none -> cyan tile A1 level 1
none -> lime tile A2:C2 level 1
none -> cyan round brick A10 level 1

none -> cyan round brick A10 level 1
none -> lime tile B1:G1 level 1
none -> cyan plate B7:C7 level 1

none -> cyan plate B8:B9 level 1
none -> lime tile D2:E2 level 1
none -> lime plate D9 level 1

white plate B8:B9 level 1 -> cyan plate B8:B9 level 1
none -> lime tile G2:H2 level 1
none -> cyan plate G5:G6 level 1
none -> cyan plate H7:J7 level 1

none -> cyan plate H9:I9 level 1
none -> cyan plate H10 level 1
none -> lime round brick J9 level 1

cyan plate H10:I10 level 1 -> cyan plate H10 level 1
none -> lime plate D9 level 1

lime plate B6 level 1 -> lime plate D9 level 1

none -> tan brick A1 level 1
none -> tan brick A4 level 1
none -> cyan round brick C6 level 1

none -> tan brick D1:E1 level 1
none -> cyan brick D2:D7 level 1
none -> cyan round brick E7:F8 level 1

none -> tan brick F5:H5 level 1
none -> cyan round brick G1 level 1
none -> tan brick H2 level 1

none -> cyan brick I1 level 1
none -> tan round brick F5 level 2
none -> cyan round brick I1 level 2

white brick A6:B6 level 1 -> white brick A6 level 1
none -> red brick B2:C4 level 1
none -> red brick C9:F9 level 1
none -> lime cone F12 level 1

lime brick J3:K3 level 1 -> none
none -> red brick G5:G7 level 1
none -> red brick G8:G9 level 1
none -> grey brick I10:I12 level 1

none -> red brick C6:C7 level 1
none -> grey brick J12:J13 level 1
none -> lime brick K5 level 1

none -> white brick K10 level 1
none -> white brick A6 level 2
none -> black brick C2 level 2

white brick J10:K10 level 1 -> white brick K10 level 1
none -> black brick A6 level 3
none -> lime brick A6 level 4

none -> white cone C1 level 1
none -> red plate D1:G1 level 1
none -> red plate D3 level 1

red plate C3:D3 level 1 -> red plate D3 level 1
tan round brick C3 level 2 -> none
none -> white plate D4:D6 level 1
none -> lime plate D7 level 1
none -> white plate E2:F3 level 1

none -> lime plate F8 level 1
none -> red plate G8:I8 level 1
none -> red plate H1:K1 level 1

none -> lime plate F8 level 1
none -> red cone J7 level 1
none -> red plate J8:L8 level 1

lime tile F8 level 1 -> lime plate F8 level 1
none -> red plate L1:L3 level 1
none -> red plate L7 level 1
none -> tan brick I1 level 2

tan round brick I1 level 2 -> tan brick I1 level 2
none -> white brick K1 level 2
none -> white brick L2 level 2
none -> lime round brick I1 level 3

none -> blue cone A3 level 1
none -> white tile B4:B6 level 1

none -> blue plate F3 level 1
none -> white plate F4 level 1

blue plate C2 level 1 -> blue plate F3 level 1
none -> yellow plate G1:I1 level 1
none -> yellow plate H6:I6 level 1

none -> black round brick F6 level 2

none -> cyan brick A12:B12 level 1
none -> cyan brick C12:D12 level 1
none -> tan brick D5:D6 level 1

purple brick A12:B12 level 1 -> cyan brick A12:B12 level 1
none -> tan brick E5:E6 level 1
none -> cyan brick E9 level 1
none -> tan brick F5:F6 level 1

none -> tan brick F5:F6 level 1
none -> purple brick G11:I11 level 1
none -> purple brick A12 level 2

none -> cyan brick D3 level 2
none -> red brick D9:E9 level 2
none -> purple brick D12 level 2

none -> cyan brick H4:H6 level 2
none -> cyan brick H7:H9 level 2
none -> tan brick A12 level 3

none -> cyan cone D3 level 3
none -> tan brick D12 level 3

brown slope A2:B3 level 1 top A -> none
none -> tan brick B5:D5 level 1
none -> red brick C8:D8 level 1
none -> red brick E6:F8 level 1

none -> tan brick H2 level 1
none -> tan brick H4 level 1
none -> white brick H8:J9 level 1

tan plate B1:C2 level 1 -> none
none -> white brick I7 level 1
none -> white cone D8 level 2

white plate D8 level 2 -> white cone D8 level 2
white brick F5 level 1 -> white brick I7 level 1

#### [WHAT YOU WILL DO]
Since only the total is wanted, work out how many lines of the data above contain "yellow" and state it alone.

#### [RESPONSE AREA]
2